Revision comparison data
※

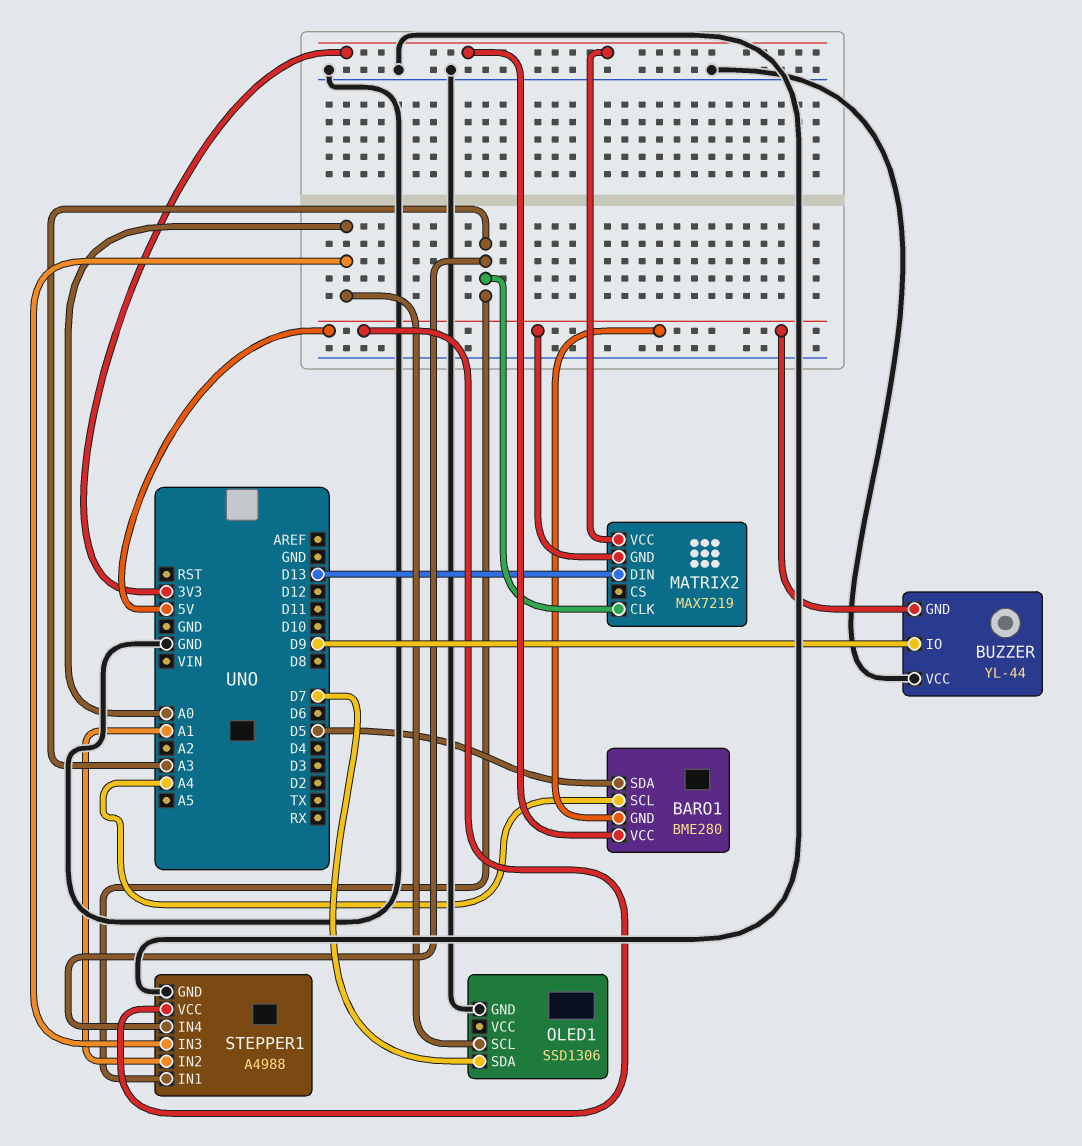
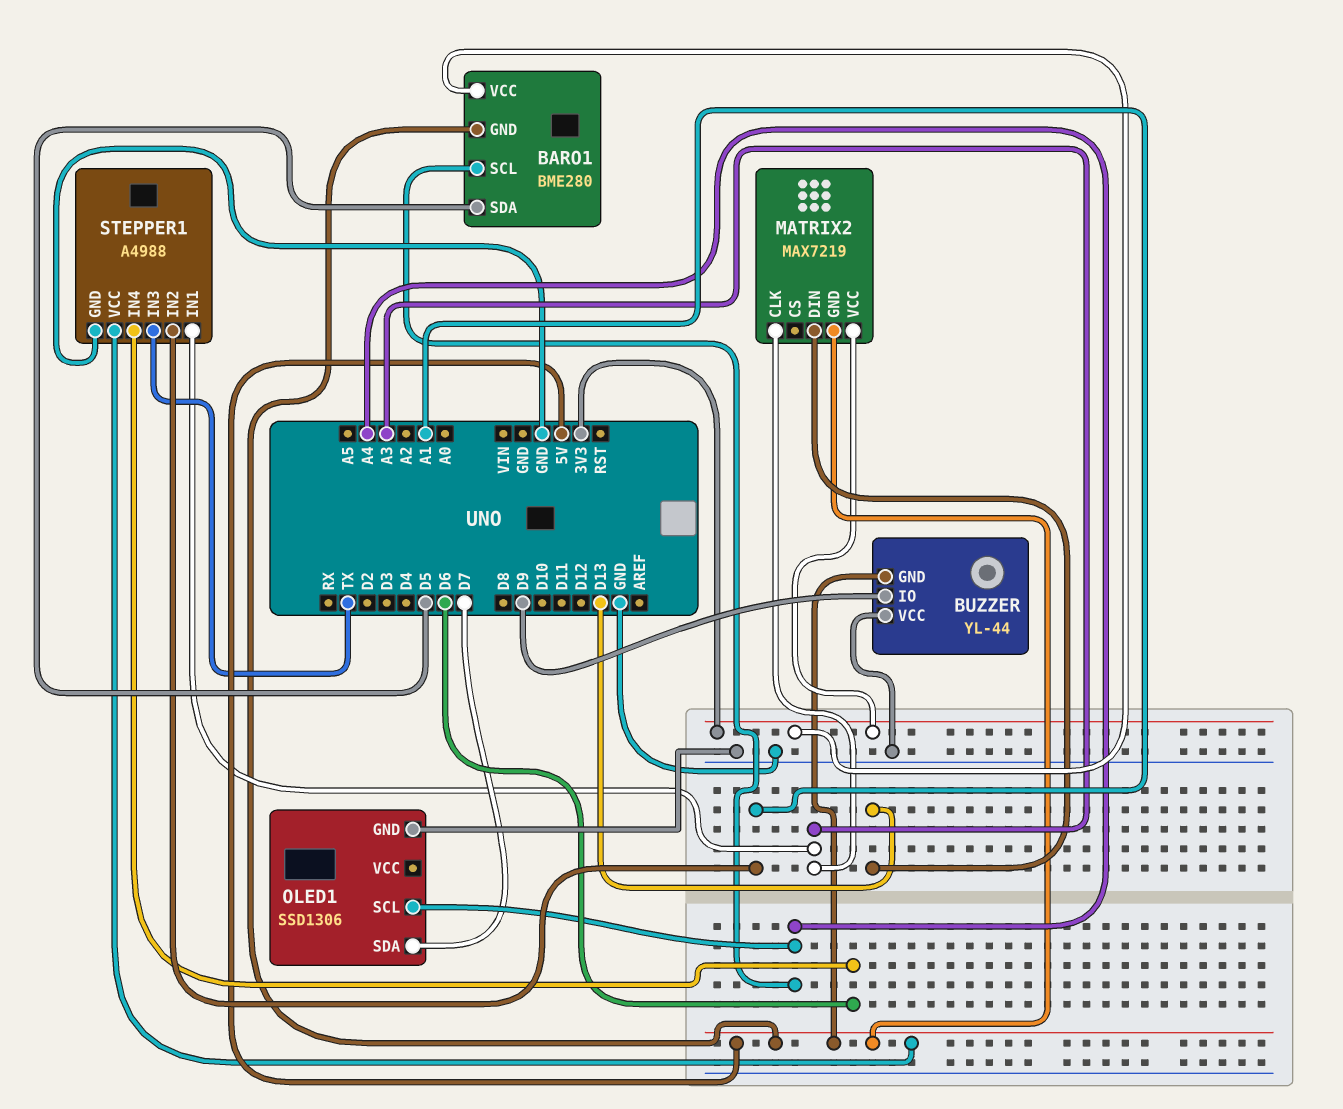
OLED1 pin SCL: A0 -> A4
STEPPER1 pin IN3: A0 -> TX
STEPPER1 pin IN4: A3 -> D6

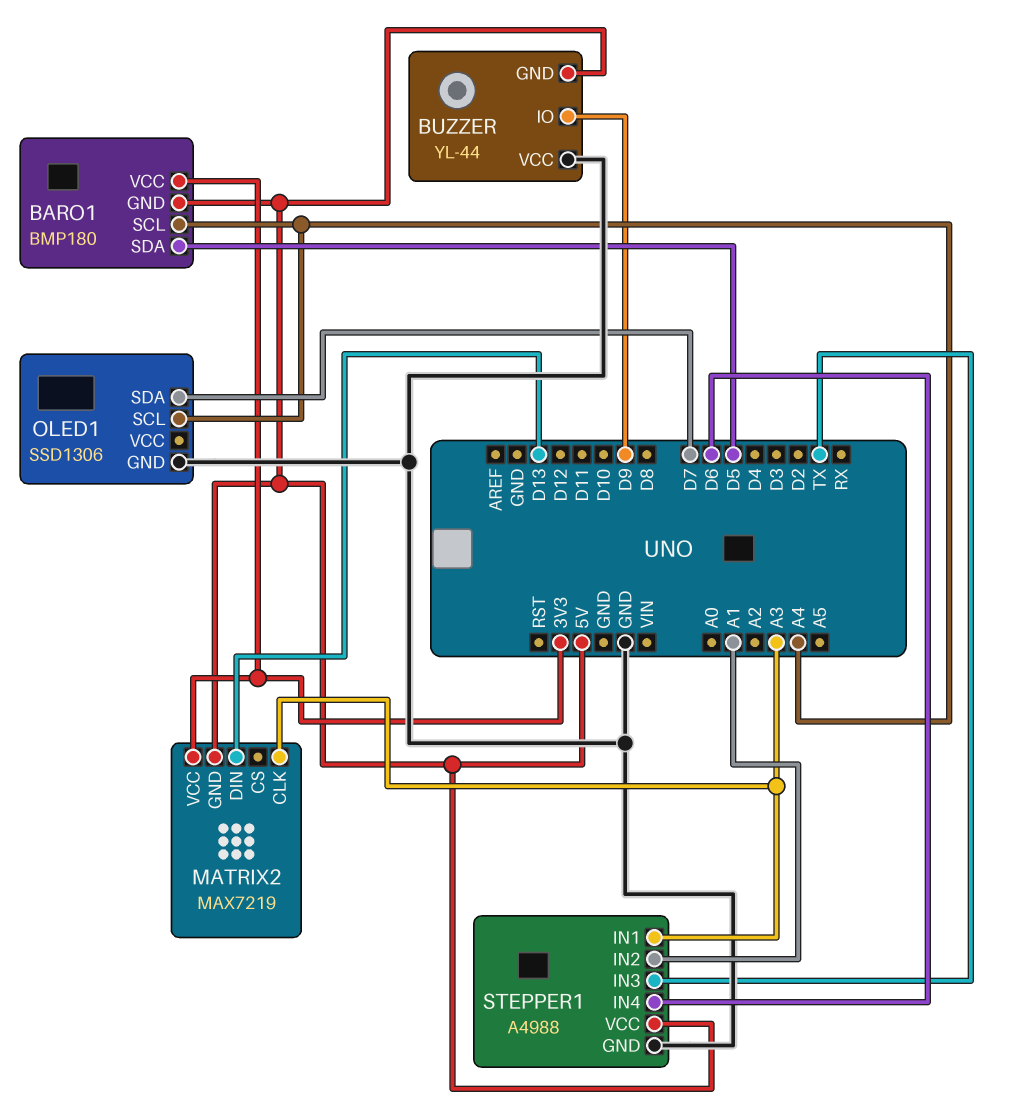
BARO1: BME280 -> BMP180

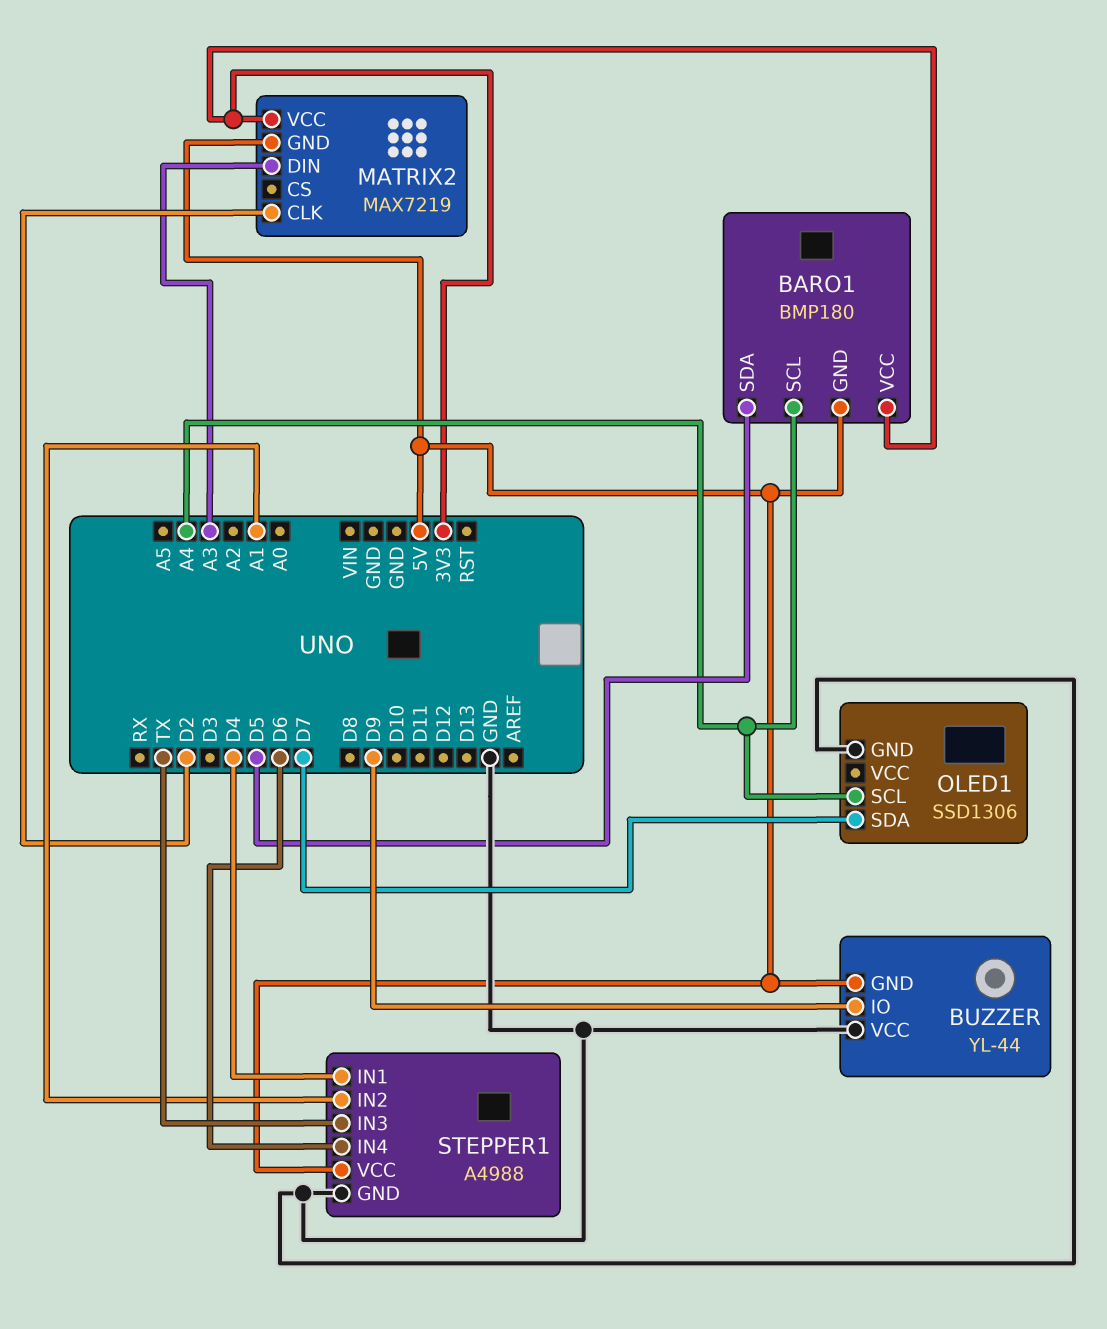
MATRIX2 pin CLK: A3 -> D2
MATRIX2 pin DIN: D13 -> A3
STEPPER1 pin IN1: A3 -> D4

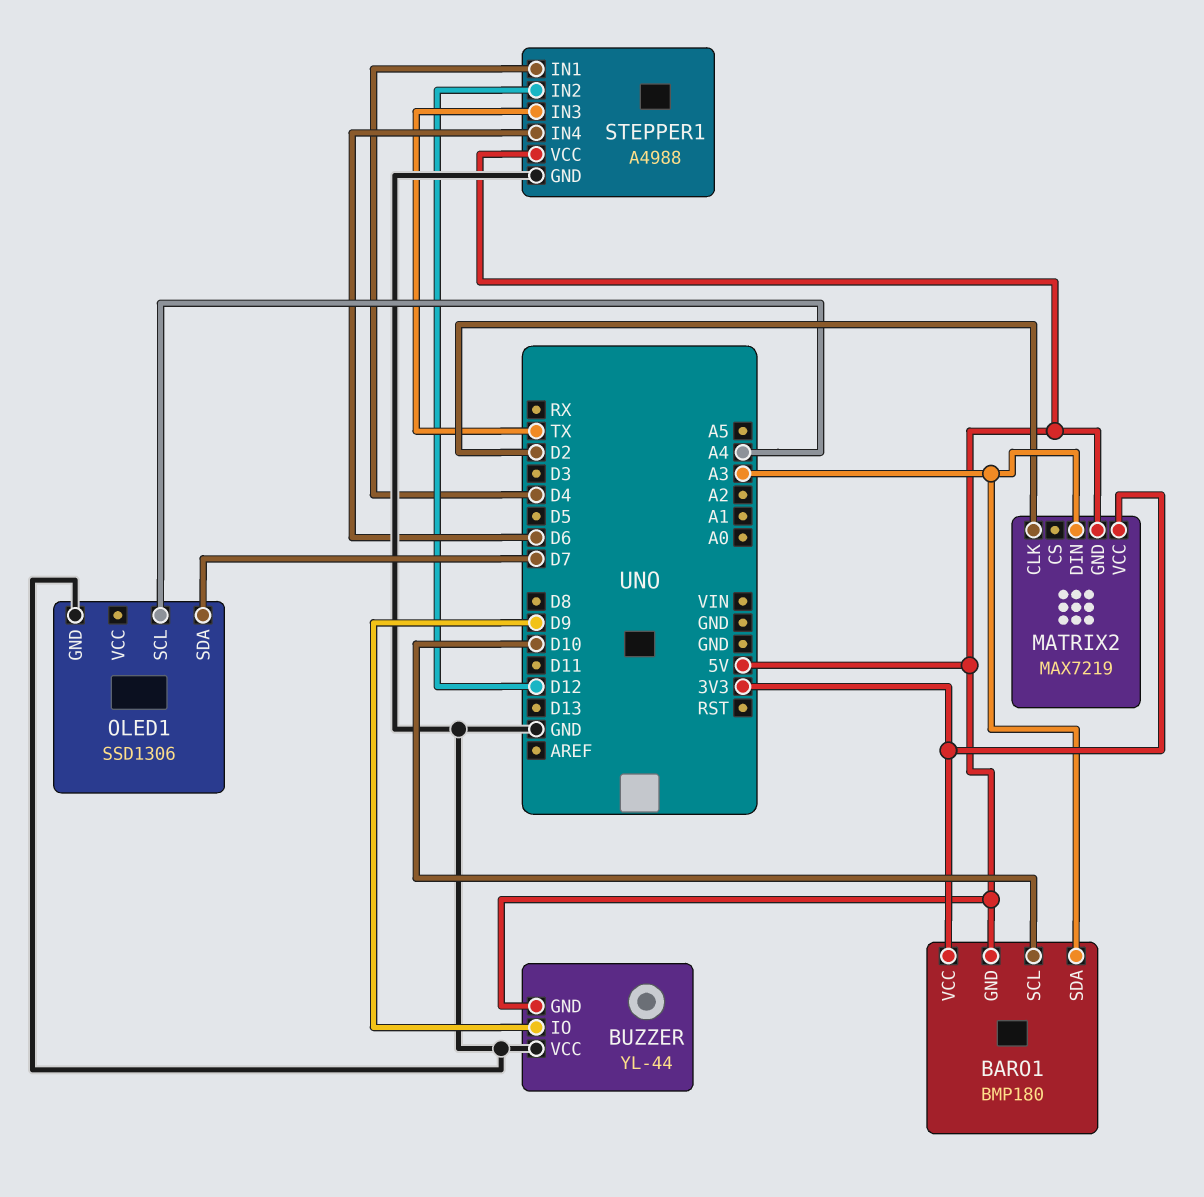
BARO1 pin SCL: A4 -> D10
BARO1 pin SDA: D5 -> A3
STEPPER1 pin IN2: A1 -> D12

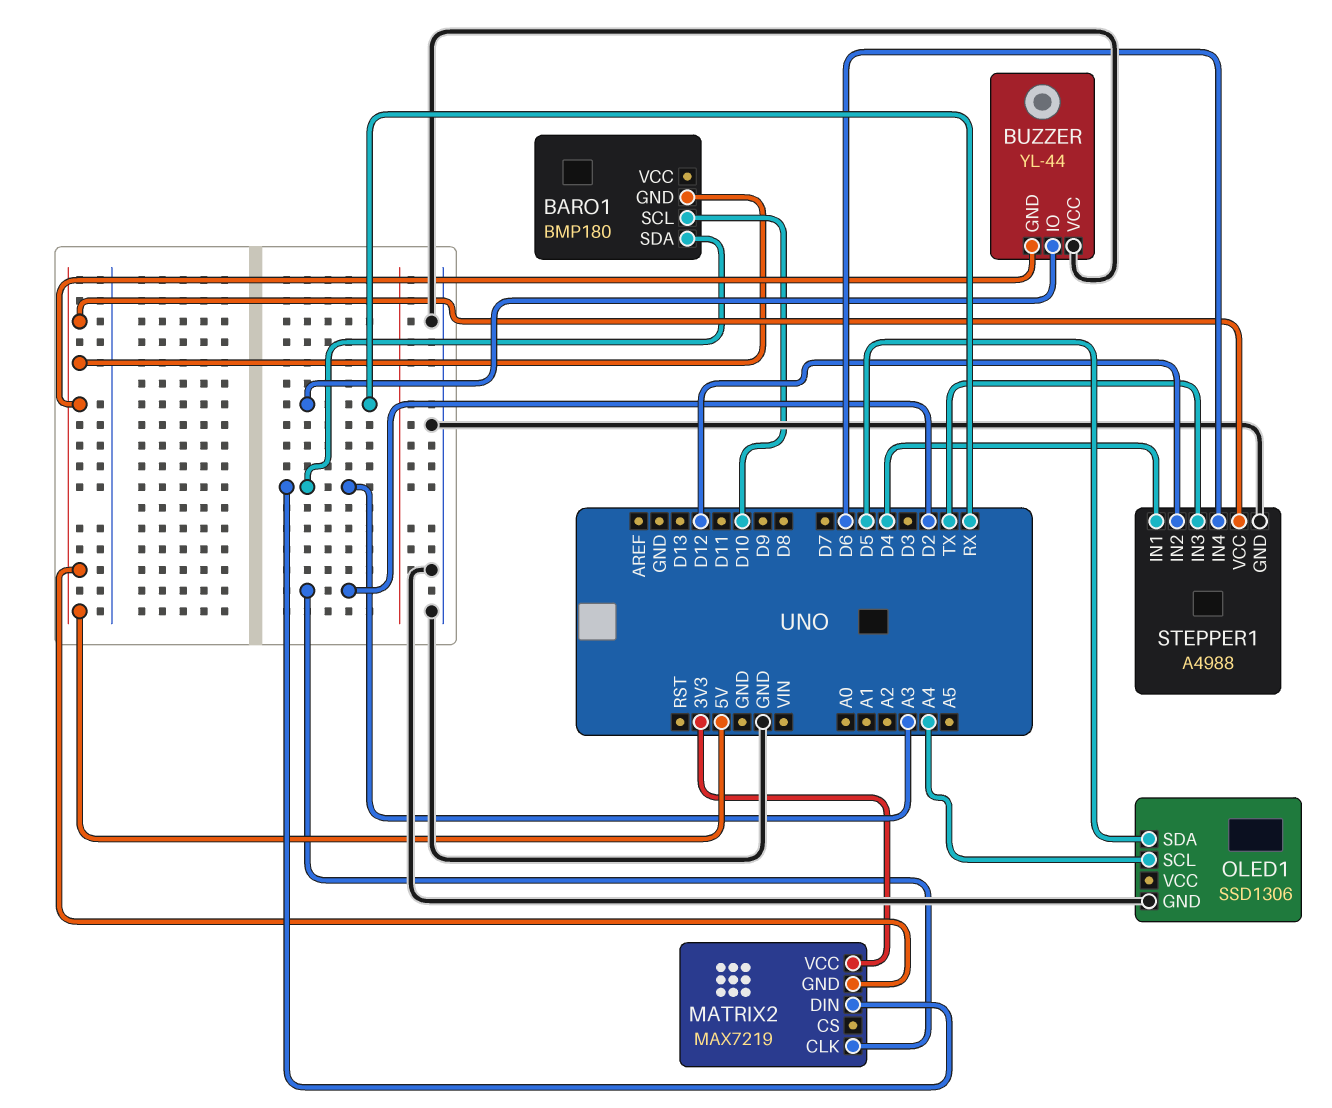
BARO1 pin VCC: 3V3 -> none
BUZZER pin IO: D9 -> RX
OLED1 pin SDA: D7 -> D5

※

__Requirement__
Omit every picture, then write out the entries above exactly.

__Your solution__
OLED1 pin SCL: A0 -> A4
STEPPER1 pin IN3: A0 -> TX
STEPPER1 pin IN4: A3 -> D6

BARO1: BME280 -> BMP180

MATRIX2 pin CLK: A3 -> D2
MATRIX2 pin DIN: D13 -> A3
STEPPER1 pin IN1: A3 -> D4

BARO1 pin SCL: A4 -> D10
BARO1 pin SDA: D5 -> A3
STEPPER1 pin IN2: A1 -> D12

BARO1 pin VCC: 3V3 -> none
BUZZER pin IO: D9 -> RX
OLED1 pin SDA: D7 -> D5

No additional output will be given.